§ **Goal of the exercise**:
Reproduce the following data exactly, minus any images.

§ **Entries taken from a collection**:
━━━━

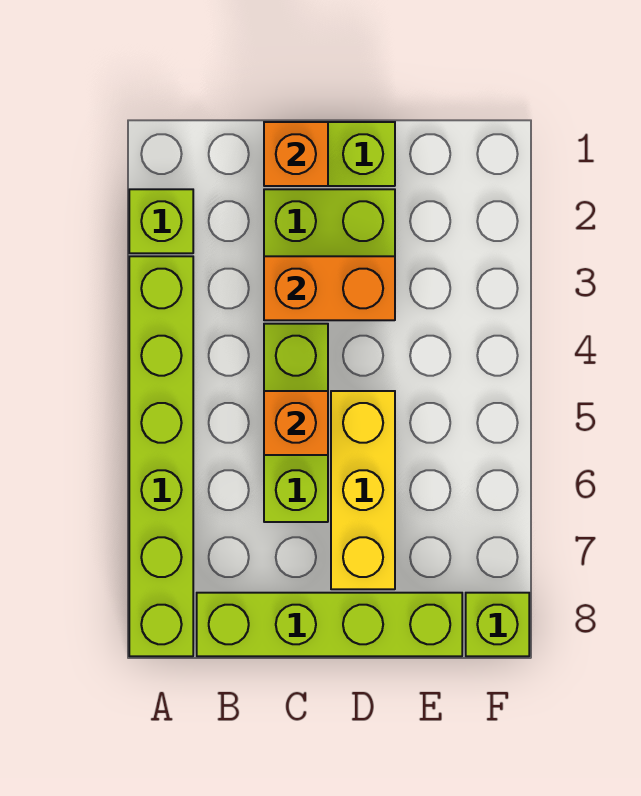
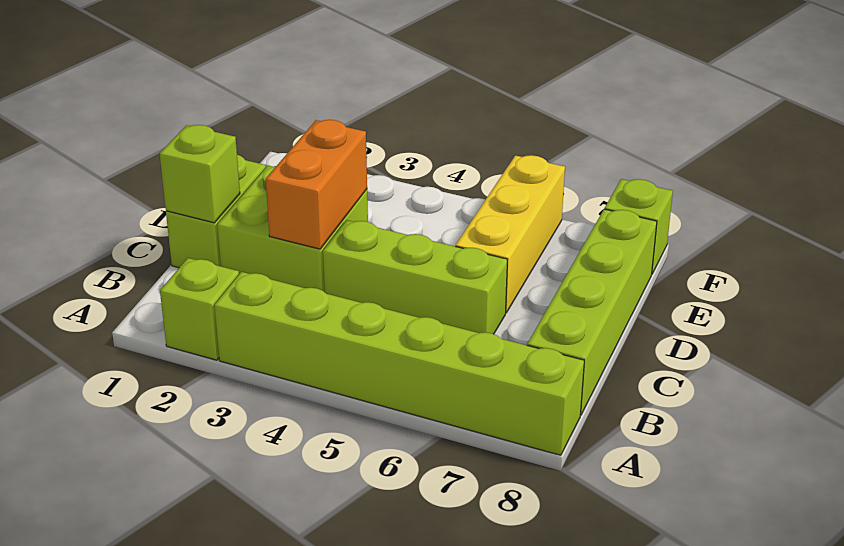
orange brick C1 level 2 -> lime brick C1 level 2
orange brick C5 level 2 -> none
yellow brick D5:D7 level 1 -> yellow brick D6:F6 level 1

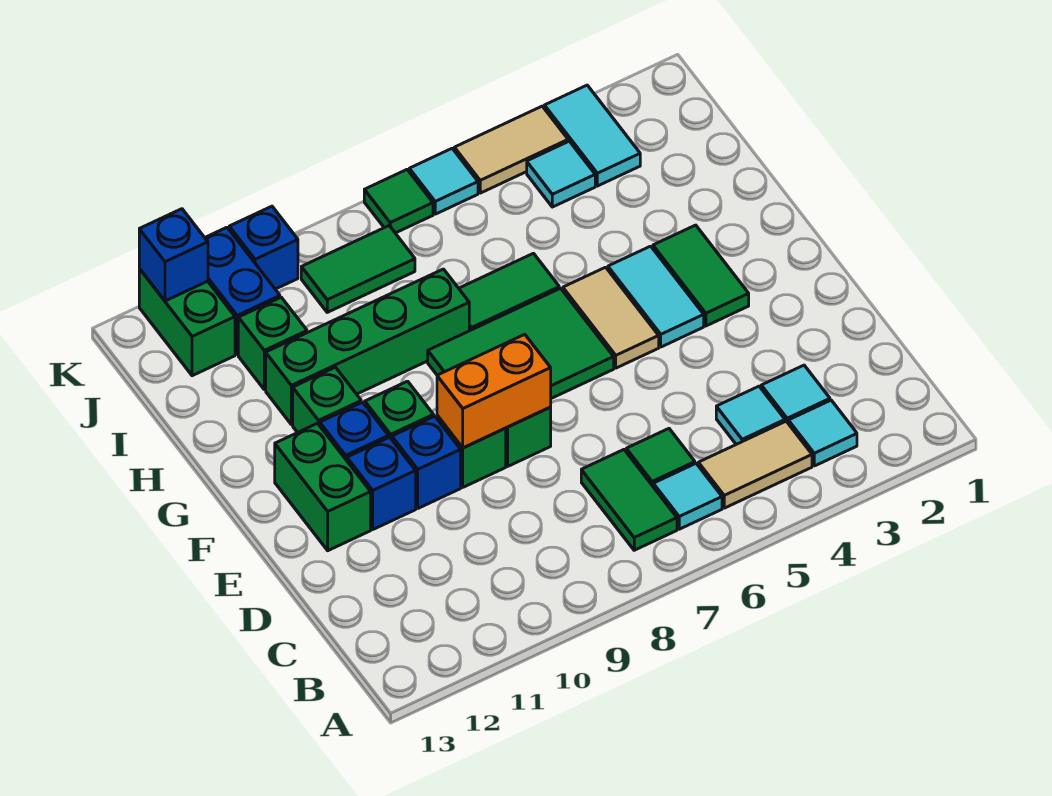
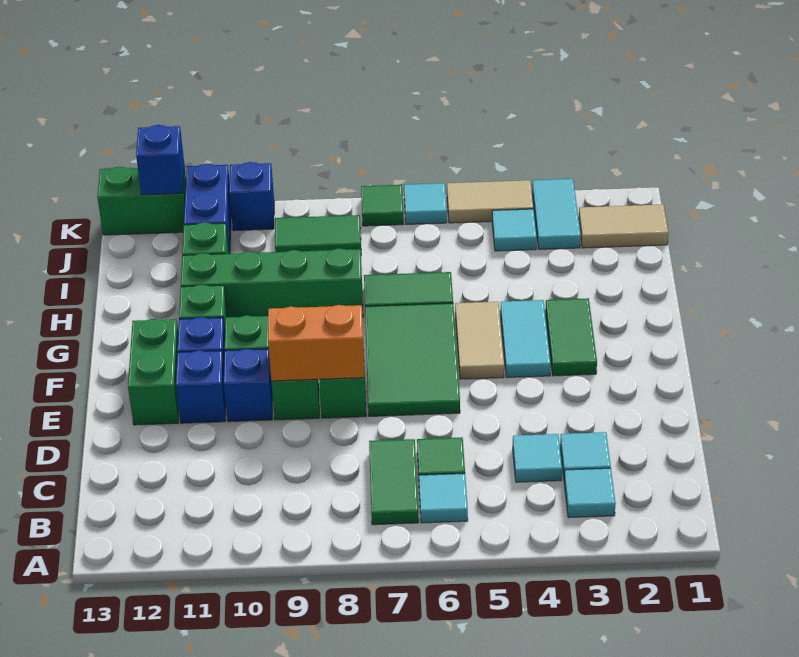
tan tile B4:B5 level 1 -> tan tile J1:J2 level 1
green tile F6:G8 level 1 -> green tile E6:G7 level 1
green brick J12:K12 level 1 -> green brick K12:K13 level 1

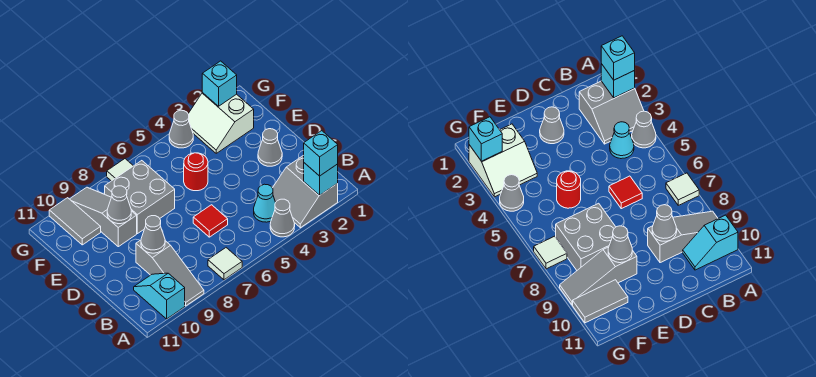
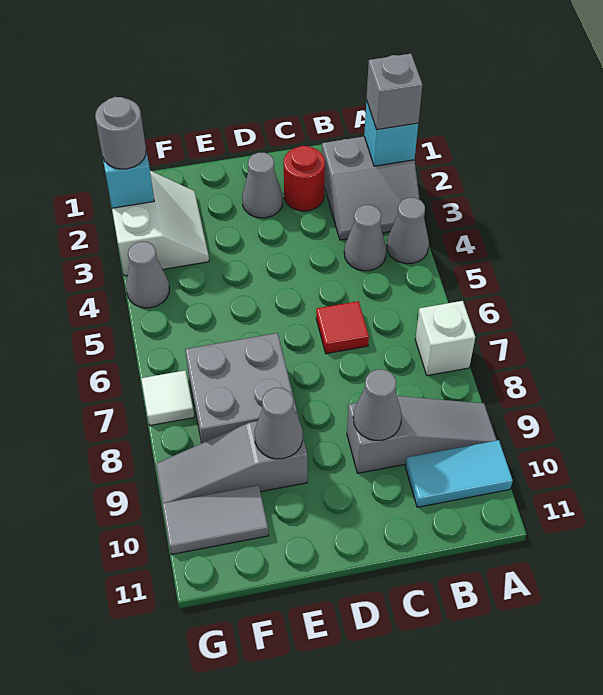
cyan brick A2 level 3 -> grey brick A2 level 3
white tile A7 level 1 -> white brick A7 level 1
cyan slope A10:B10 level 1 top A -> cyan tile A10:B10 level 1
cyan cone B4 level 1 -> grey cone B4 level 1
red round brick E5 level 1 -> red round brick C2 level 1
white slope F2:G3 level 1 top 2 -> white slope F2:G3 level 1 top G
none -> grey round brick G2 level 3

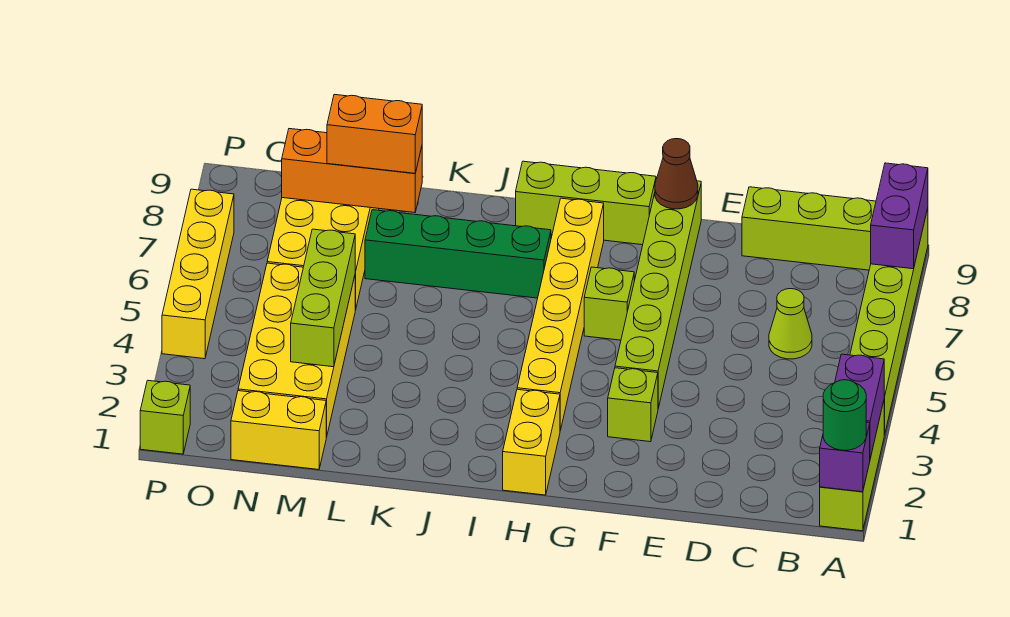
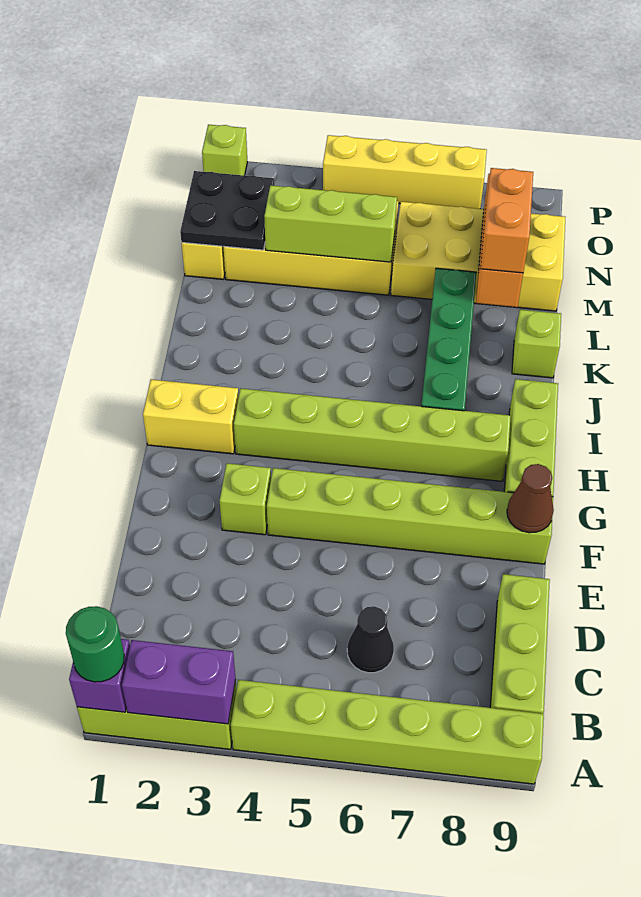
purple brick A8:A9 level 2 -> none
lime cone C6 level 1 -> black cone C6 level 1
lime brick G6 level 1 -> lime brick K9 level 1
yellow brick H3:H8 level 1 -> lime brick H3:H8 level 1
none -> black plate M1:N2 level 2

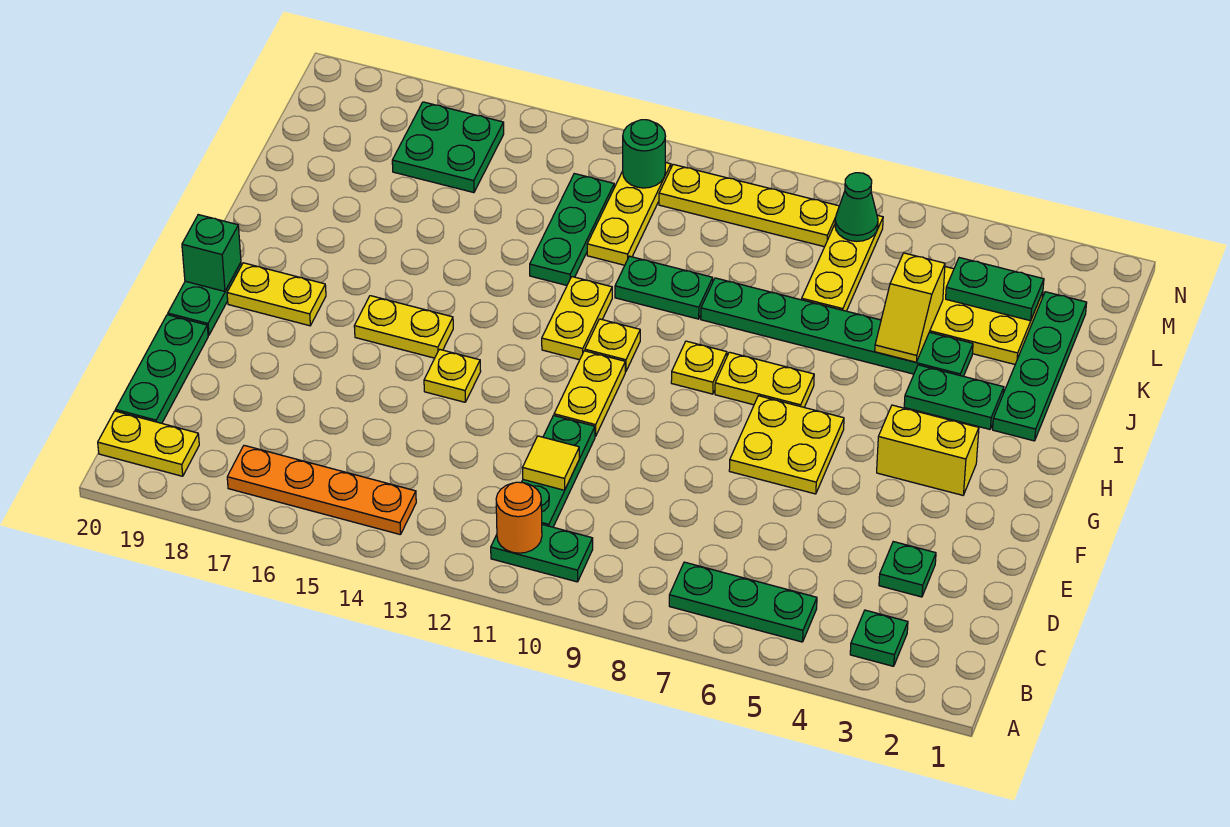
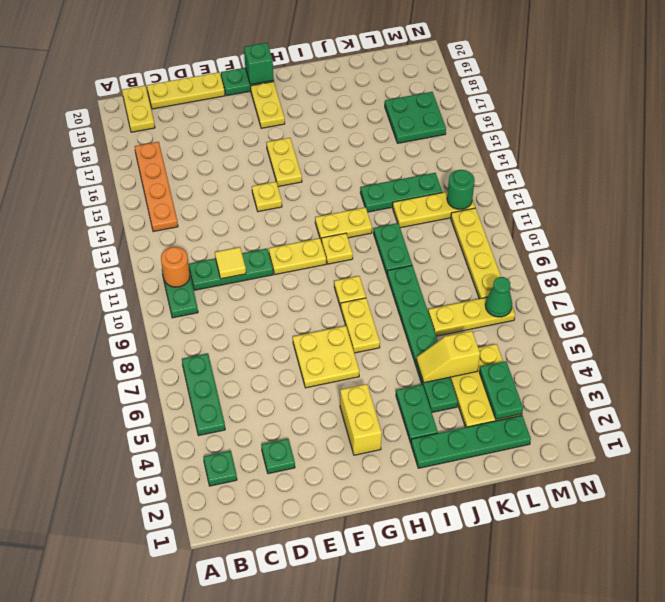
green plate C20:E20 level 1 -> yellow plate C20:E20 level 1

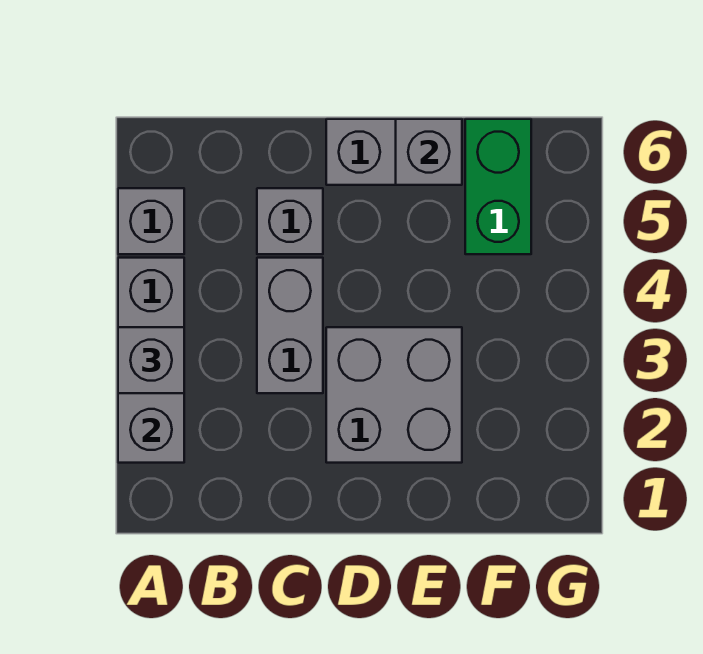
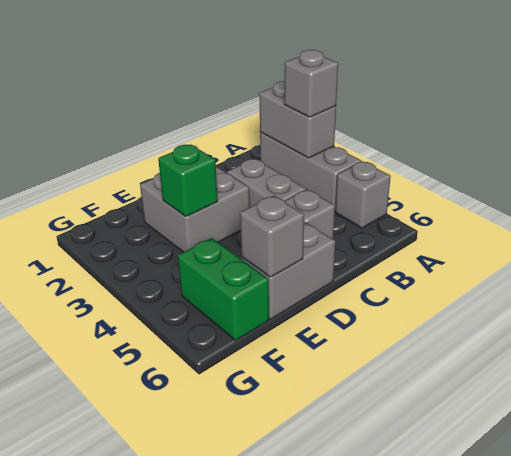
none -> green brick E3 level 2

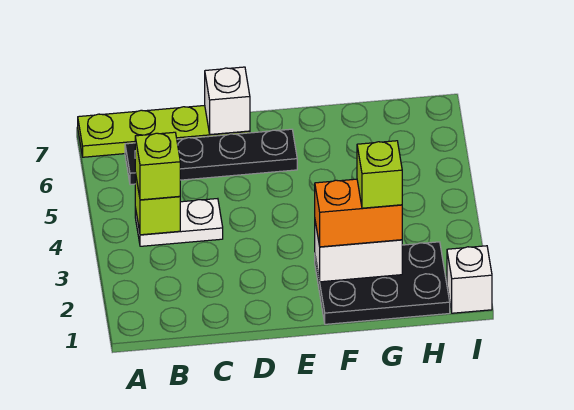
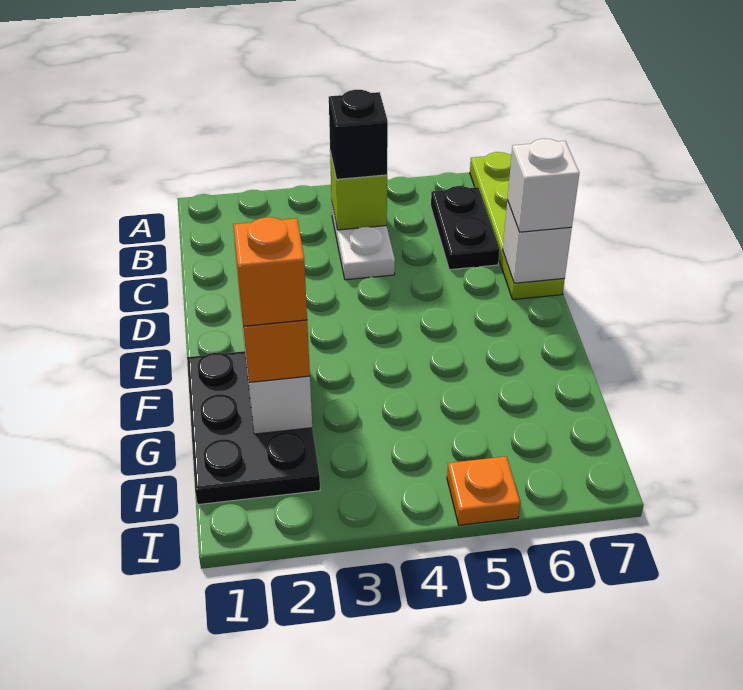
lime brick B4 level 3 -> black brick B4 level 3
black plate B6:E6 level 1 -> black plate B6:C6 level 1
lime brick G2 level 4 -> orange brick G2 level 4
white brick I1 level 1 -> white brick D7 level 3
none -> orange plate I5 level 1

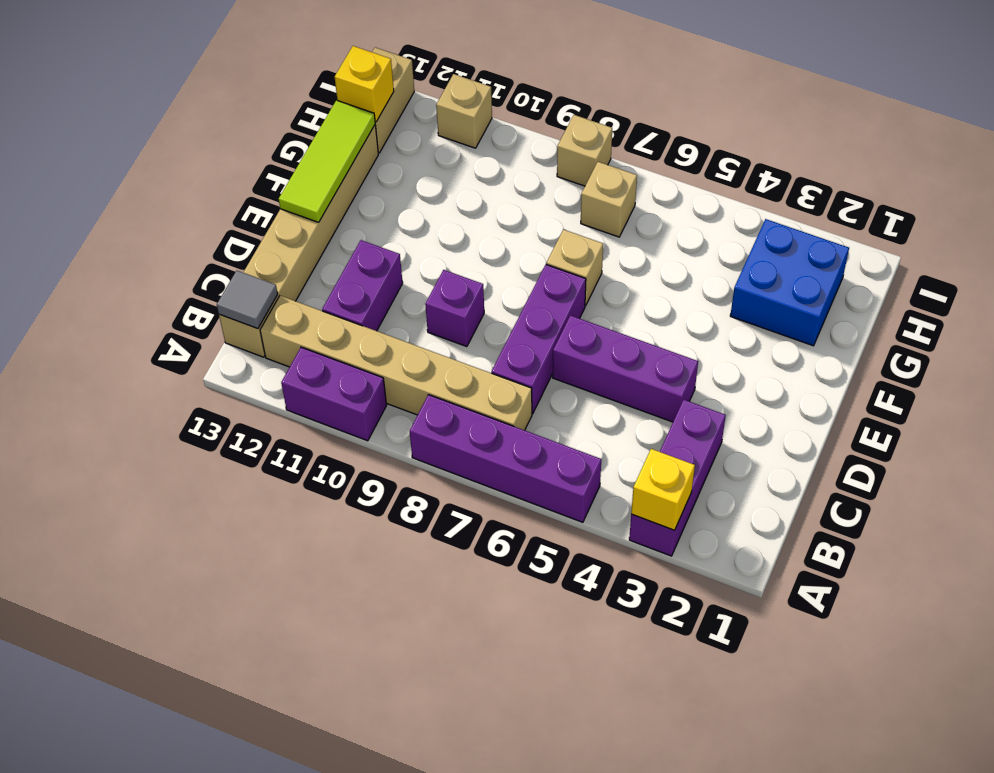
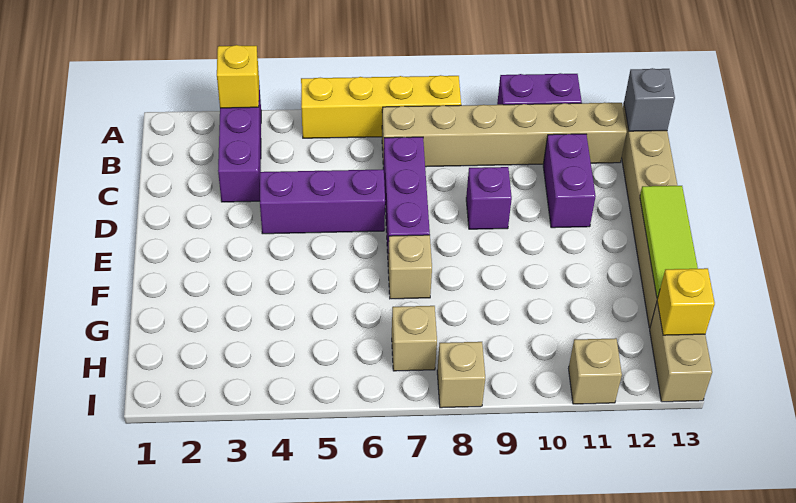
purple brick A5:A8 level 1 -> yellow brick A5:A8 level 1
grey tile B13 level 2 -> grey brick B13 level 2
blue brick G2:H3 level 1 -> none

━━━━

§ **Solution for this problem**:
orange brick C1 level 2 -> lime brick C1 level 2
orange brick C5 level 2 -> none
yellow brick D5:D7 level 1 -> yellow brick D6:F6 level 1

tan tile B4:B5 level 1 -> tan tile J1:J2 level 1
green tile F6:G8 level 1 -> green tile E6:G7 level 1
green brick J12:K12 level 1 -> green brick K12:K13 level 1

cyan brick A2 level 3 -> grey brick A2 level 3
white tile A7 level 1 -> white brick A7 level 1
cyan slope A10:B10 level 1 top A -> cyan tile A10:B10 level 1
cyan cone B4 level 1 -> grey cone B4 level 1
red round brick E5 level 1 -> red round brick C2 level 1
white slope F2:G3 level 1 top 2 -> white slope F2:G3 level 1 top G
none -> grey round brick G2 level 3

purple brick A8:A9 level 2 -> none
lime cone C6 level 1 -> black cone C6 level 1
lime brick G6 level 1 -> lime brick K9 level 1
yellow brick H3:H8 level 1 -> lime brick H3:H8 level 1
none -> black plate M1:N2 level 2

green plate C20:E20 level 1 -> yellow plate C20:E20 level 1

none -> green brick E3 level 2

lime brick B4 level 3 -> black brick B4 level 3
black plate B6:E6 level 1 -> black plate B6:C6 level 1
lime brick G2 level 4 -> orange brick G2 level 4
white brick I1 level 1 -> white brick D7 level 3
none -> orange plate I5 level 1

purple brick A5:A8 level 1 -> yellow brick A5:A8 level 1
grey tile B13 level 2 -> grey brick B13 level 2
blue brick G2:H3 level 1 -> none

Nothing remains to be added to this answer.